(Extracted data)

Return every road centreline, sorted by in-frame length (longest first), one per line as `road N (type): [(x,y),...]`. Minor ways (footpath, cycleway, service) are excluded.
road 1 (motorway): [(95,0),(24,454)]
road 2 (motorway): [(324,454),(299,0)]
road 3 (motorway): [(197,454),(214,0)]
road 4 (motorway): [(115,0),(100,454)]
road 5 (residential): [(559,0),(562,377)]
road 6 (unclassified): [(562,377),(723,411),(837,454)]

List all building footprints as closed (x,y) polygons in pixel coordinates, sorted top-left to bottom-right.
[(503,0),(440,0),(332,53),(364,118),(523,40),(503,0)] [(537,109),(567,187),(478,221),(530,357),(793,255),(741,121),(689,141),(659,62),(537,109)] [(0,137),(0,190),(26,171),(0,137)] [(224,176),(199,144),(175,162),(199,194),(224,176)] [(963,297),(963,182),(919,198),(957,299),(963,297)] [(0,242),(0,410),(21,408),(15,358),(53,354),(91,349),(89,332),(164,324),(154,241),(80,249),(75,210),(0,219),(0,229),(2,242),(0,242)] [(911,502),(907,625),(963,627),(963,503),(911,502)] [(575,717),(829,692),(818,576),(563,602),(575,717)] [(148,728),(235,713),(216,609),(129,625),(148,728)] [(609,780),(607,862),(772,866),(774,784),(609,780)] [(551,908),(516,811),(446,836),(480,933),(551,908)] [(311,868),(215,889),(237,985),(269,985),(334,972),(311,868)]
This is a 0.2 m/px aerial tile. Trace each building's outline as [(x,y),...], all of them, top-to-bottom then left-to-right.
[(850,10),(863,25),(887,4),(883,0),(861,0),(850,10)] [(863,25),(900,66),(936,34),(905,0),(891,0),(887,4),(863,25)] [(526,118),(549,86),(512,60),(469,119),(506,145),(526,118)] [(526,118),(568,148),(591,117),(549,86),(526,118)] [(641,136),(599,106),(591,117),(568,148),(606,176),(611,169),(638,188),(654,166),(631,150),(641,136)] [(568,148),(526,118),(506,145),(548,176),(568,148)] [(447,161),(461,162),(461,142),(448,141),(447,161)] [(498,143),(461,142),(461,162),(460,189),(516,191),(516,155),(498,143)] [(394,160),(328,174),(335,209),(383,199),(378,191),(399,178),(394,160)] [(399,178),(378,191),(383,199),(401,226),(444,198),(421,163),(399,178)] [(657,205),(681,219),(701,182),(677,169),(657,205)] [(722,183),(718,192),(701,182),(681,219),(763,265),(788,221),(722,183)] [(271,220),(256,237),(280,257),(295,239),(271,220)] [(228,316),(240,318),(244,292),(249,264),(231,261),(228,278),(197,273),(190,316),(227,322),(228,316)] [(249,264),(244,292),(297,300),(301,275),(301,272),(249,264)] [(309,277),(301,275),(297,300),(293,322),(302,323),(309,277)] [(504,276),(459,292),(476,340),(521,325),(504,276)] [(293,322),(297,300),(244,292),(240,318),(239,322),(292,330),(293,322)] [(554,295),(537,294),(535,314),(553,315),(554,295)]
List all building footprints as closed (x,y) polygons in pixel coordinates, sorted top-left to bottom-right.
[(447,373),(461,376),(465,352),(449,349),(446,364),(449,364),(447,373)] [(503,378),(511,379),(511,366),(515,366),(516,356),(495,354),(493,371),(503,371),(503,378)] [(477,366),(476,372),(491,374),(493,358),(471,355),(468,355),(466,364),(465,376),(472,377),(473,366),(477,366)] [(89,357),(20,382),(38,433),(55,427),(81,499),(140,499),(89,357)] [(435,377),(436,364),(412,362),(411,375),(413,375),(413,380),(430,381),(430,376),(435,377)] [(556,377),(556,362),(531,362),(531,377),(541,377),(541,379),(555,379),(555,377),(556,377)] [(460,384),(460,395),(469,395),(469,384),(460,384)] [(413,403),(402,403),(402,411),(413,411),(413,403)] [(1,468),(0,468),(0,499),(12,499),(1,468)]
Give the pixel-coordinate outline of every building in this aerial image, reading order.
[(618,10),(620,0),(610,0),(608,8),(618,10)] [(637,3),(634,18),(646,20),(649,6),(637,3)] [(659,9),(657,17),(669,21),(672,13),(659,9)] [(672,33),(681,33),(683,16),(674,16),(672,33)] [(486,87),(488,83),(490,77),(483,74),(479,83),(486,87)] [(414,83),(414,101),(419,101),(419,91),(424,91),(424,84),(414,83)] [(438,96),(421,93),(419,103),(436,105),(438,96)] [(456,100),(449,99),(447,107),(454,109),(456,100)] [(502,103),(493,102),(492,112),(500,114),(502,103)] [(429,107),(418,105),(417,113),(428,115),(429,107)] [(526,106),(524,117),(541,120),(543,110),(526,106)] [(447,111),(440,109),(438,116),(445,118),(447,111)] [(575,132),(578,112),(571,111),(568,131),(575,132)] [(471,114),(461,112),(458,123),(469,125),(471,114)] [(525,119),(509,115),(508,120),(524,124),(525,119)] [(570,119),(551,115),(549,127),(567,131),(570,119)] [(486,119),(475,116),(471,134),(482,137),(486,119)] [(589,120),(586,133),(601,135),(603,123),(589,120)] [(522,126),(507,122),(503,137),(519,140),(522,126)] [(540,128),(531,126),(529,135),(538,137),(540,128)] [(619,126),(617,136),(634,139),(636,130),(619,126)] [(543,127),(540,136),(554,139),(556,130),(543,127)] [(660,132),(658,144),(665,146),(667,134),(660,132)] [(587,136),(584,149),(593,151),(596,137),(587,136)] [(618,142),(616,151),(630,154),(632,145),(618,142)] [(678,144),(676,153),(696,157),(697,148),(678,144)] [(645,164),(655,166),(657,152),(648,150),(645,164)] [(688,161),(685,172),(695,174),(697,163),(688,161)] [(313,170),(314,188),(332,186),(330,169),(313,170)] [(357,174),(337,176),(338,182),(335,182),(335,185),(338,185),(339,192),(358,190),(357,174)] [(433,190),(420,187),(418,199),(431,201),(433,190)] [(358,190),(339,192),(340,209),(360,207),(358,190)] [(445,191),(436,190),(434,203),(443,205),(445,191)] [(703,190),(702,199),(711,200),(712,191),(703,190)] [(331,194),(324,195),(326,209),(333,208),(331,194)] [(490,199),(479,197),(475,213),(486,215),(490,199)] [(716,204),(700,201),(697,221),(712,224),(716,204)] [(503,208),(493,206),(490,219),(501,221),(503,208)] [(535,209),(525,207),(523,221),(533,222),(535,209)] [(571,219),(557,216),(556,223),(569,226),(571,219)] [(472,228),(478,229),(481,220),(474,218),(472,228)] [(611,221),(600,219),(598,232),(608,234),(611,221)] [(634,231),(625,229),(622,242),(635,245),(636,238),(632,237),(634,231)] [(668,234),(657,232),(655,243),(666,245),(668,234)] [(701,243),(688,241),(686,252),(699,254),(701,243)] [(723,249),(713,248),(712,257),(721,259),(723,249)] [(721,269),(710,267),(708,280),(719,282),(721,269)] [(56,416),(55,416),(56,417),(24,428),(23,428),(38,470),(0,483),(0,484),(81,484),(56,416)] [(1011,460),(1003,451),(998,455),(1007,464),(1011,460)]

(End Extracted data)

- What you will do
Repeat, word for word, all the lines above.

- Solution for this problem
Return every road centreline, sorted by in-frame length (longest first), one per line as `road N (type): [(x,y),...]`. Minor ways (footpath, cycleway, service) are excluded.
road 1 (motorway): [(95,0),(24,454)]
road 2 (motorway): [(324,454),(299,0)]
road 3 (motorway): [(197,454),(214,0)]
road 4 (motorway): [(115,0),(100,454)]
road 5 (residential): [(559,0),(562,377)]
road 6 (unclassified): [(562,377),(723,411),(837,454)]

List all building footprints as closed (x,y) polygons in pixel coordinates, sorted top-left to bottom-right.
[(503,0),(440,0),(332,53),(364,118),(523,40),(503,0)] [(537,109),(567,187),(478,221),(530,357),(793,255),(741,121),(689,141),(659,62),(537,109)] [(0,137),(0,190),(26,171),(0,137)] [(224,176),(199,144),(175,162),(199,194),(224,176)] [(963,297),(963,182),(919,198),(957,299),(963,297)] [(0,242),(0,410),(21,408),(15,358),(53,354),(91,349),(89,332),(164,324),(154,241),(80,249),(75,210),(0,219),(0,229),(2,242),(0,242)] [(911,502),(907,625),(963,627),(963,503),(911,502)] [(575,717),(829,692),(818,576),(563,602),(575,717)] [(148,728),(235,713),(216,609),(129,625),(148,728)] [(609,780),(607,862),(772,866),(774,784),(609,780)] [(551,908),(516,811),(446,836),(480,933),(551,908)] [(311,868),(215,889),(237,985),(269,985),(334,972),(311,868)]
This is a 0.2 m/px aerial tile. Trace each building's outline as [(x,y),...], all of them, top-to-bottom then left-to-right.
[(850,10),(863,25),(887,4),(883,0),(861,0),(850,10)] [(863,25),(900,66),(936,34),(905,0),(891,0),(887,4),(863,25)] [(526,118),(549,86),(512,60),(469,119),(506,145),(526,118)] [(526,118),(568,148),(591,117),(549,86),(526,118)] [(641,136),(599,106),(591,117),(568,148),(606,176),(611,169),(638,188),(654,166),(631,150),(641,136)] [(568,148),(526,118),(506,145),(548,176),(568,148)] [(447,161),(461,162),(461,142),(448,141),(447,161)] [(498,143),(461,142),(461,162),(460,189),(516,191),(516,155),(498,143)] [(394,160),(328,174),(335,209),(383,199),(378,191),(399,178),(394,160)] [(399,178),(378,191),(383,199),(401,226),(444,198),(421,163),(399,178)] [(657,205),(681,219),(701,182),(677,169),(657,205)] [(722,183),(718,192),(701,182),(681,219),(763,265),(788,221),(722,183)] [(271,220),(256,237),(280,257),(295,239),(271,220)] [(228,316),(240,318),(244,292),(249,264),(231,261),(228,278),(197,273),(190,316),(227,322),(228,316)] [(249,264),(244,292),(297,300),(301,275),(301,272),(249,264)] [(309,277),(301,275),(297,300),(293,322),(302,323),(309,277)] [(504,276),(459,292),(476,340),(521,325),(504,276)] [(293,322),(297,300),(244,292),(240,318),(239,322),(292,330),(293,322)] [(554,295),(537,294),(535,314),(553,315),(554,295)]
List all building footprints as closed (x,y) polygons in pixel coordinates, sorted top-left to bottom-right.
[(447,373),(461,376),(465,352),(449,349),(446,364),(449,364),(447,373)] [(503,378),(511,379),(511,366),(515,366),(516,356),(495,354),(493,371),(503,371),(503,378)] [(477,366),(476,372),(491,374),(493,358),(471,355),(468,355),(466,364),(465,376),(472,377),(473,366),(477,366)] [(89,357),(20,382),(38,433),(55,427),(81,499),(140,499),(89,357)] [(435,377),(436,364),(412,362),(411,375),(413,375),(413,380),(430,381),(430,376),(435,377)] [(556,377),(556,362),(531,362),(531,377),(541,377),(541,379),(555,379),(555,377),(556,377)] [(460,384),(460,395),(469,395),(469,384),(460,384)] [(413,403),(402,403),(402,411),(413,411),(413,403)] [(1,468),(0,468),(0,499),(12,499),(1,468)]
Give the pixel-coordinate outline of every building in this aerial image, reading order.
[(618,10),(620,0),(610,0),(608,8),(618,10)] [(637,3),(634,18),(646,20),(649,6),(637,3)] [(659,9),(657,17),(669,21),(672,13),(659,9)] [(672,33),(681,33),(683,16),(674,16),(672,33)] [(486,87),(488,83),(490,77),(483,74),(479,83),(486,87)] [(414,83),(414,101),(419,101),(419,91),(424,91),(424,84),(414,83)] [(438,96),(421,93),(419,103),(436,105),(438,96)] [(456,100),(449,99),(447,107),(454,109),(456,100)] [(502,103),(493,102),(492,112),(500,114),(502,103)] [(429,107),(418,105),(417,113),(428,115),(429,107)] [(526,106),(524,117),(541,120),(543,110),(526,106)] [(447,111),(440,109),(438,116),(445,118),(447,111)] [(575,132),(578,112),(571,111),(568,131),(575,132)] [(471,114),(461,112),(458,123),(469,125),(471,114)] [(525,119),(509,115),(508,120),(524,124),(525,119)] [(570,119),(551,115),(549,127),(567,131),(570,119)] [(486,119),(475,116),(471,134),(482,137),(486,119)] [(589,120),(586,133),(601,135),(603,123),(589,120)] [(522,126),(507,122),(503,137),(519,140),(522,126)] [(540,128),(531,126),(529,135),(538,137),(540,128)] [(619,126),(617,136),(634,139),(636,130),(619,126)] [(543,127),(540,136),(554,139),(556,130),(543,127)] [(660,132),(658,144),(665,146),(667,134),(660,132)] [(587,136),(584,149),(593,151),(596,137),(587,136)] [(618,142),(616,151),(630,154),(632,145),(618,142)] [(678,144),(676,153),(696,157),(697,148),(678,144)] [(645,164),(655,166),(657,152),(648,150),(645,164)] [(688,161),(685,172),(695,174),(697,163),(688,161)] [(313,170),(314,188),(332,186),(330,169),(313,170)] [(357,174),(337,176),(338,182),(335,182),(335,185),(338,185),(339,192),(358,190),(357,174)] [(433,190),(420,187),(418,199),(431,201),(433,190)] [(358,190),(339,192),(340,209),(360,207),(358,190)] [(445,191),(436,190),(434,203),(443,205),(445,191)] [(703,190),(702,199),(711,200),(712,191),(703,190)] [(331,194),(324,195),(326,209),(333,208),(331,194)] [(490,199),(479,197),(475,213),(486,215),(490,199)] [(716,204),(700,201),(697,221),(712,224),(716,204)] [(503,208),(493,206),(490,219),(501,221),(503,208)] [(535,209),(525,207),(523,221),(533,222),(535,209)] [(571,219),(557,216),(556,223),(569,226),(571,219)] [(472,228),(478,229),(481,220),(474,218),(472,228)] [(611,221),(600,219),(598,232),(608,234),(611,221)] [(634,231),(625,229),(622,242),(635,245),(636,238),(632,237),(634,231)] [(668,234),(657,232),(655,243),(666,245),(668,234)] [(701,243),(688,241),(686,252),(699,254),(701,243)] [(723,249),(713,248),(712,257),(721,259),(723,249)] [(721,269),(710,267),(708,280),(719,282),(721,269)] [(56,416),(55,416),(56,417),(24,428),(23,428),(38,470),(0,483),(0,484),(81,484),(56,416)] [(1011,460),(1003,451),(998,455),(1007,464),(1011,460)]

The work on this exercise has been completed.